Entries shown:
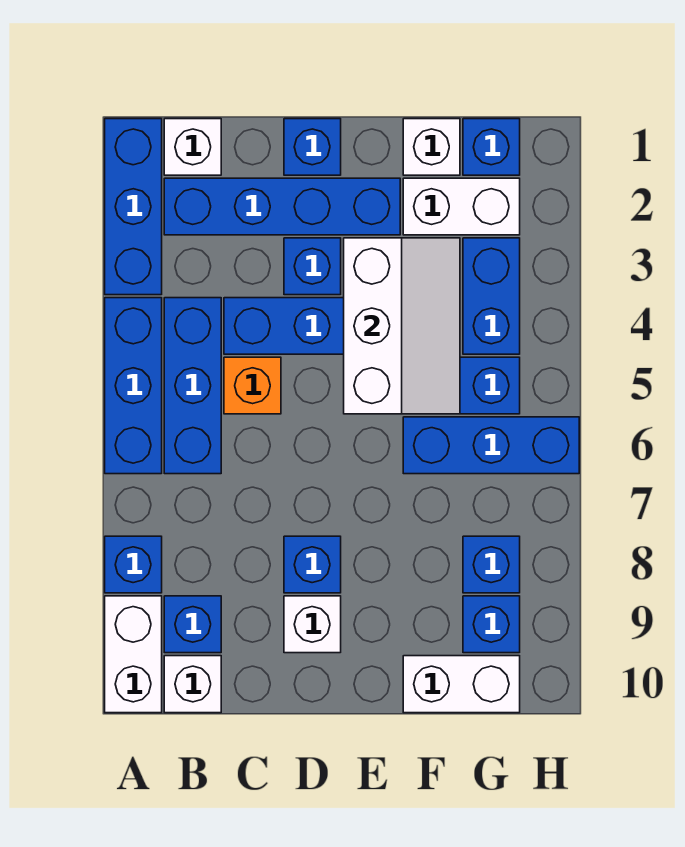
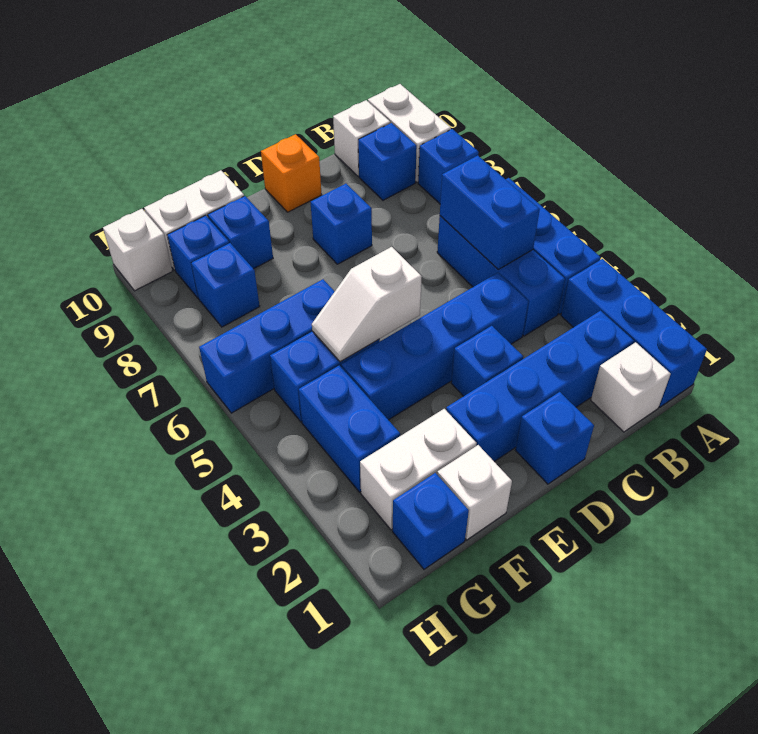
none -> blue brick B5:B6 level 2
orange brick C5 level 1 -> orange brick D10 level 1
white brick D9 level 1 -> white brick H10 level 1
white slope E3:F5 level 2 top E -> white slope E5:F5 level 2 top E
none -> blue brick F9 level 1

Action item:
Reproduce exactly the lines from the one containing "white brick D9" through the last line of the records above, including both, and nothing else.

Result for this exercise:
white brick D9 level 1 -> white brick H10 level 1
white slope E3:F5 level 2 top E -> white slope E5:F5 level 2 top E
none -> blue brick F9 level 1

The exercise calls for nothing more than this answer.